_Exercise requirements_.
Your output should be the lines below from the one holding "blue headphones [81,304,136,360]" through the one holding "purple heart [650,353,695,404]", transcribed exactly, with no pictures.

[Object tracking records]
"""
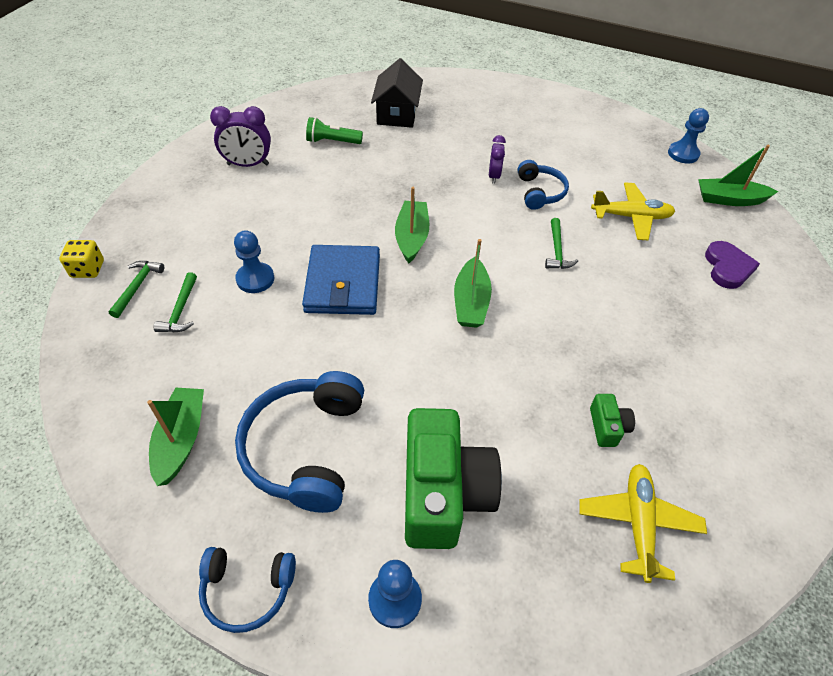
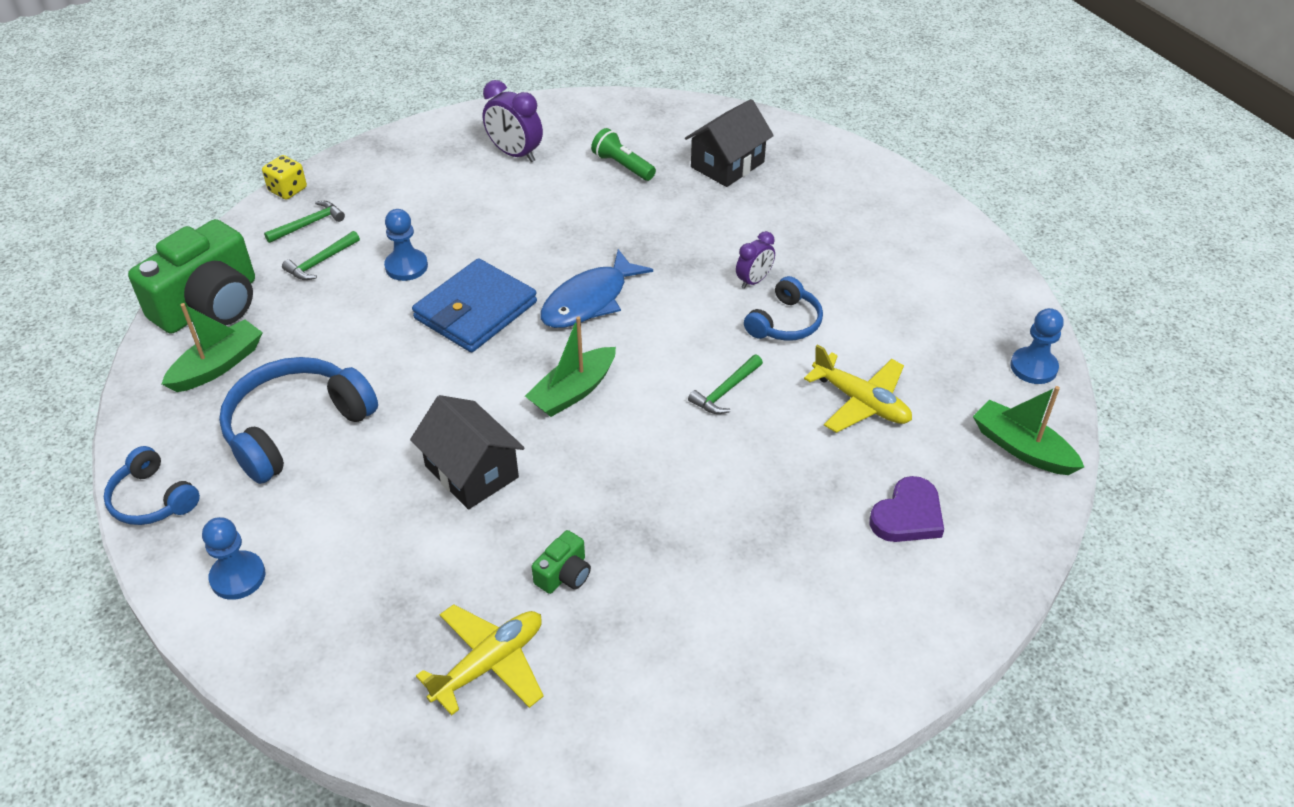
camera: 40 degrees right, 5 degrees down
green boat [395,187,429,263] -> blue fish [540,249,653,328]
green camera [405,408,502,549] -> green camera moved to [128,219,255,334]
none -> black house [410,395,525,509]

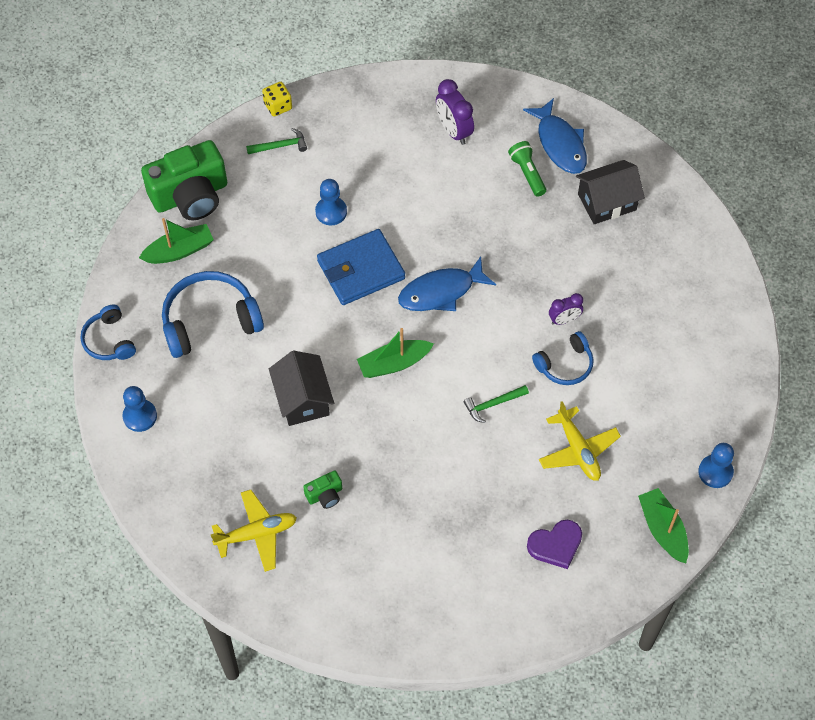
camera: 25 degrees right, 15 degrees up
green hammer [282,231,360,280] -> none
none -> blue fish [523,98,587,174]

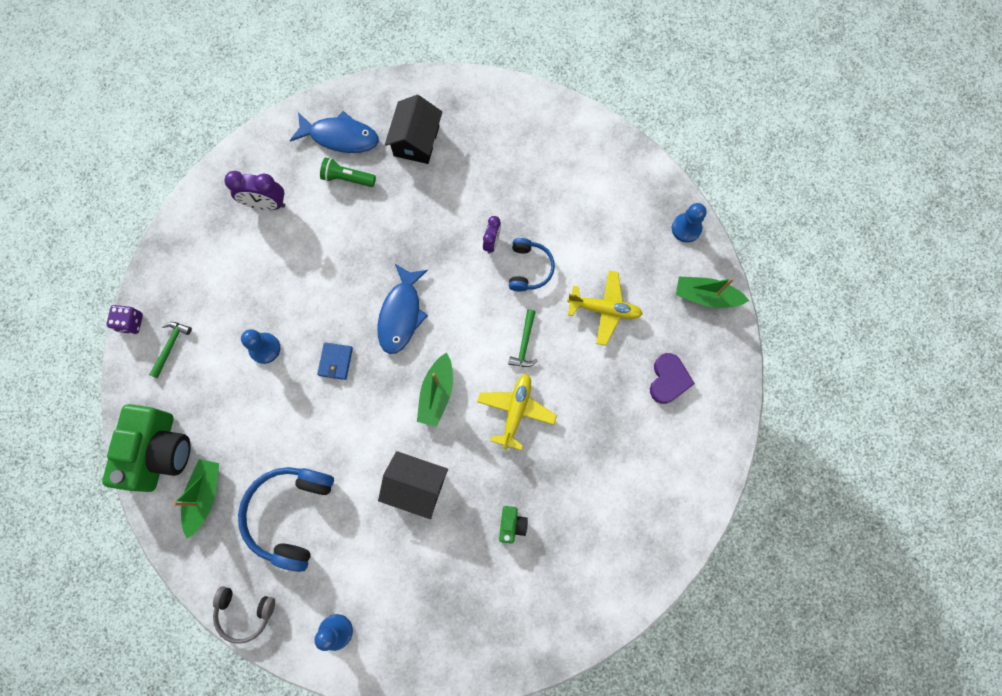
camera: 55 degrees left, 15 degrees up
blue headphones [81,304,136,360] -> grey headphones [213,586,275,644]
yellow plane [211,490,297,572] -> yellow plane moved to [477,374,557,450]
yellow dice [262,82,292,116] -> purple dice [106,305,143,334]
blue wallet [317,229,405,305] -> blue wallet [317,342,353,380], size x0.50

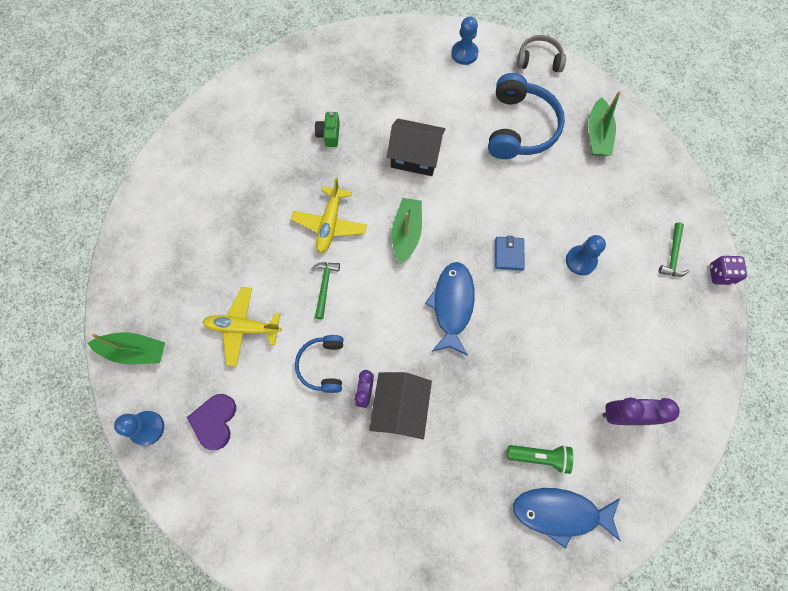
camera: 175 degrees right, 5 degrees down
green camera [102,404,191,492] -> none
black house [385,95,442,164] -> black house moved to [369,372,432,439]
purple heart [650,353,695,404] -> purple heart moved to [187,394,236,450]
"""
"""
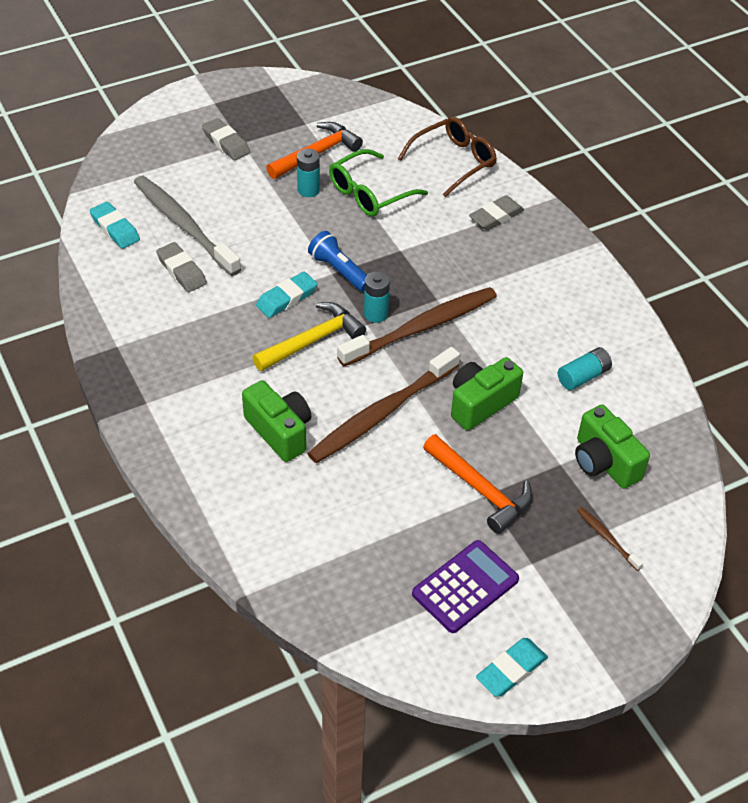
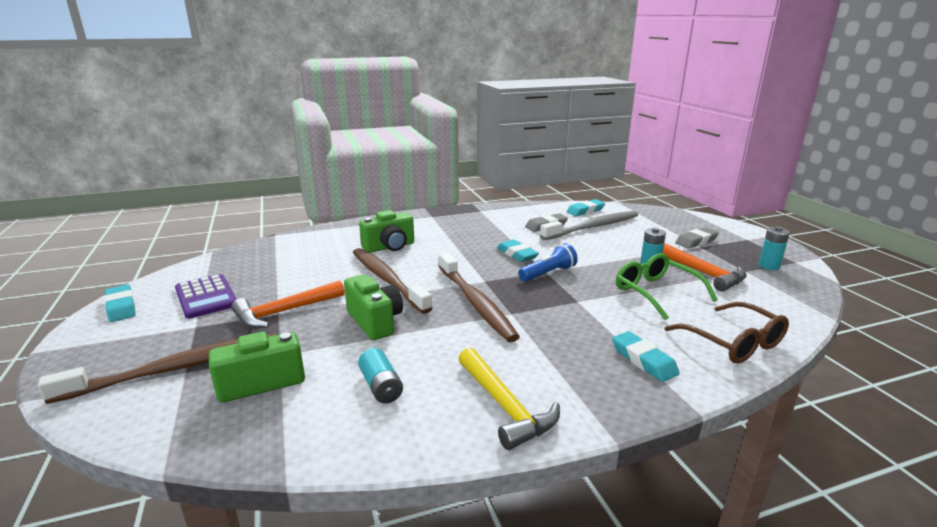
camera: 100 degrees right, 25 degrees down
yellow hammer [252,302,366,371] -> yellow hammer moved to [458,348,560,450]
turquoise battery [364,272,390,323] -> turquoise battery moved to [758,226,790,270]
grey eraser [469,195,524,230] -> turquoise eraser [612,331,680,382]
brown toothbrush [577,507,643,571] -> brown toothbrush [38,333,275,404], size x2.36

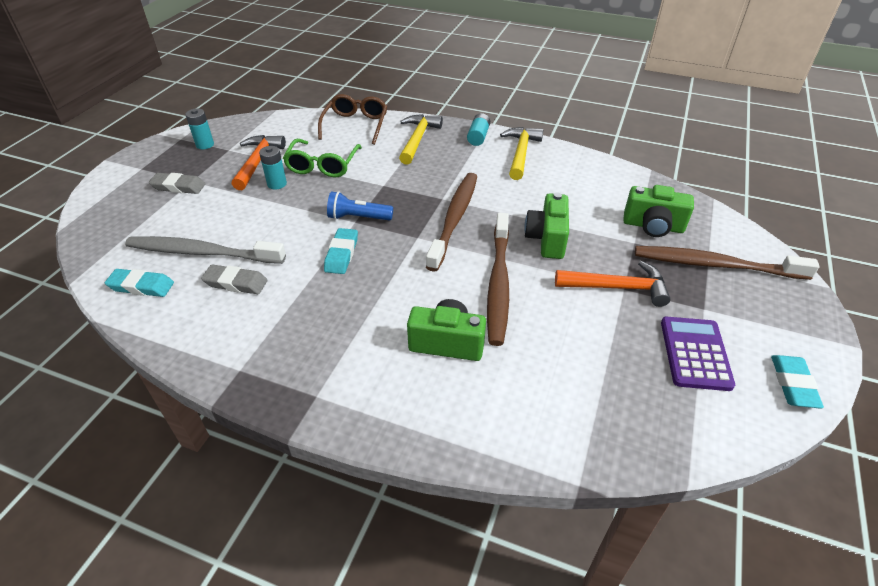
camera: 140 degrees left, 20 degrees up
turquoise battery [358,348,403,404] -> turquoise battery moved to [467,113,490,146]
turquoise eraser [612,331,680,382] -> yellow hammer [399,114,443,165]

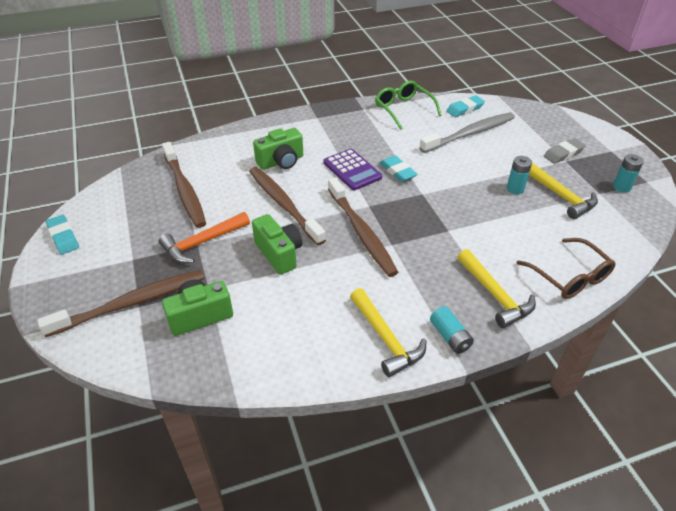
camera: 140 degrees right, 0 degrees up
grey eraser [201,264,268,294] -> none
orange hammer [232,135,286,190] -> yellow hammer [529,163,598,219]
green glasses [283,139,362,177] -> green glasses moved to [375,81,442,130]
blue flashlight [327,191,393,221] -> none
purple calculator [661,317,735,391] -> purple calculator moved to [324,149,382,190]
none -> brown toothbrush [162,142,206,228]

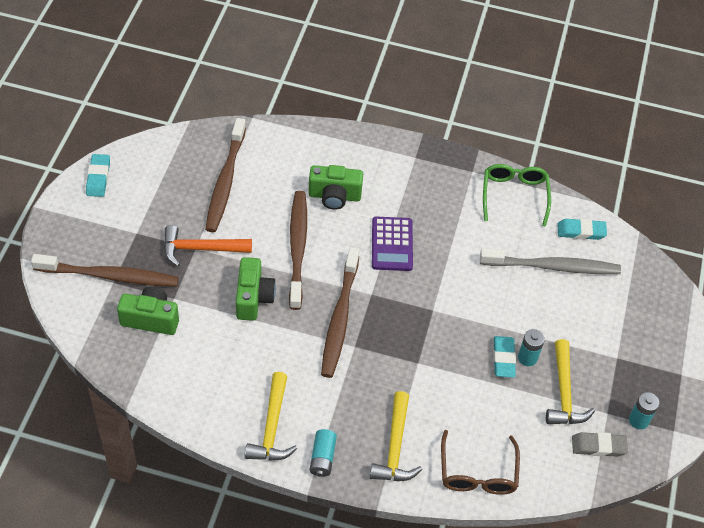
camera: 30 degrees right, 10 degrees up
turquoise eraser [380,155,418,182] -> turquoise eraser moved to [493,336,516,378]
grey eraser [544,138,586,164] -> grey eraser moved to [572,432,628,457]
"""
_Exercise response_.
blue headphones [81,304,136,360] -> grey headphones [213,586,275,644]
yellow plane [211,490,297,572] -> yellow plane moved to [477,374,557,450]
yellow dice [262,82,292,116] -> purple dice [106,305,143,334]
blue wallet [317,229,405,305] -> blue wallet [317,342,353,380], size x0.50

camera: 175 degrees right, 5 degrees down
green camera [102,404,191,492] -> none
black house [385,95,442,164] -> black house moved to [369,372,432,439]
purple heart [650,353,695,404] -> purple heart moved to [187,394,236,450]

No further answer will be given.